Segment Start: STUDY MATERIAL
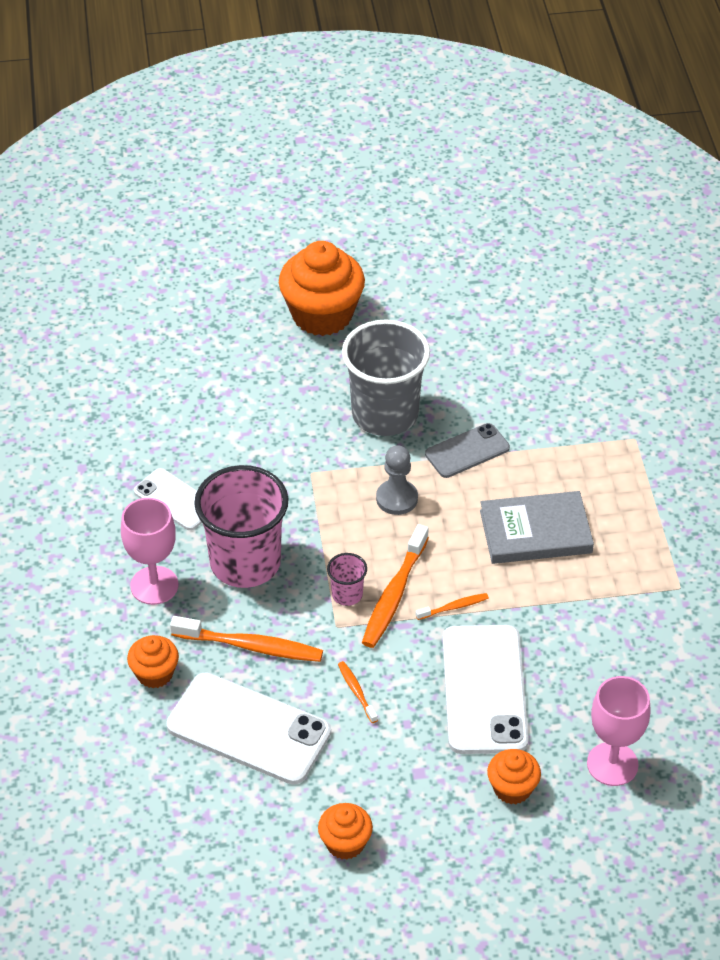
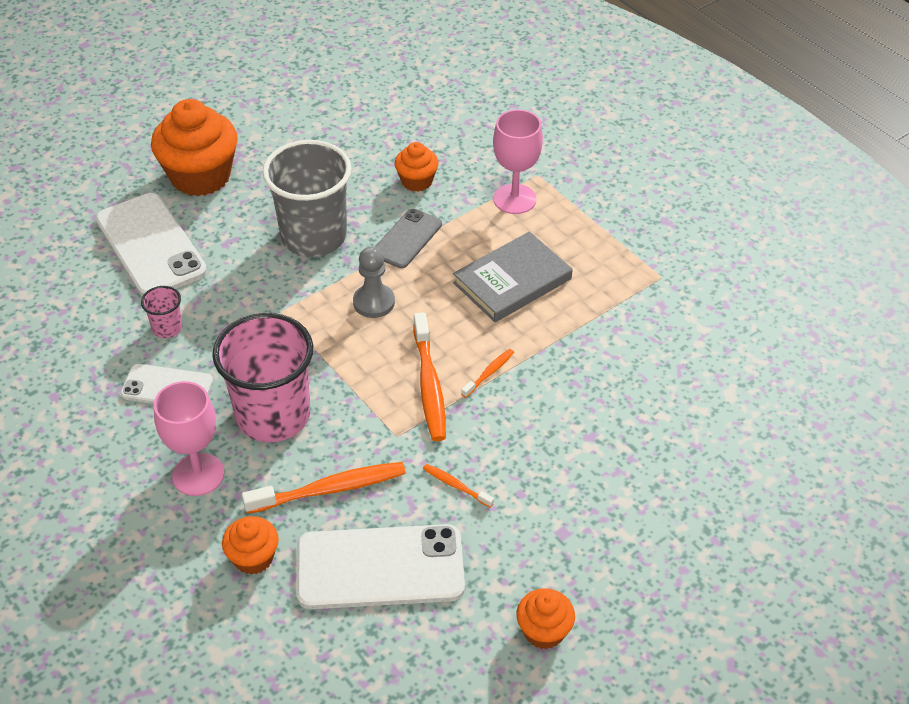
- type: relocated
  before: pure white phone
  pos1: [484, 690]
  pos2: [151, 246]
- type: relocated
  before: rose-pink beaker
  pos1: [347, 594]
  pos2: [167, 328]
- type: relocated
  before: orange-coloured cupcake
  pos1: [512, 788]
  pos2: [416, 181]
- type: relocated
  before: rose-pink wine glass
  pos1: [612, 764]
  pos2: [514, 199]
Segment End: STUDY MATERIAL
THE PROBLEM
Filter the entries above and return only the lines holding "rose".

YOUR SOLUTION
  before: rose-pink beaker
  before: rose-pink wine glass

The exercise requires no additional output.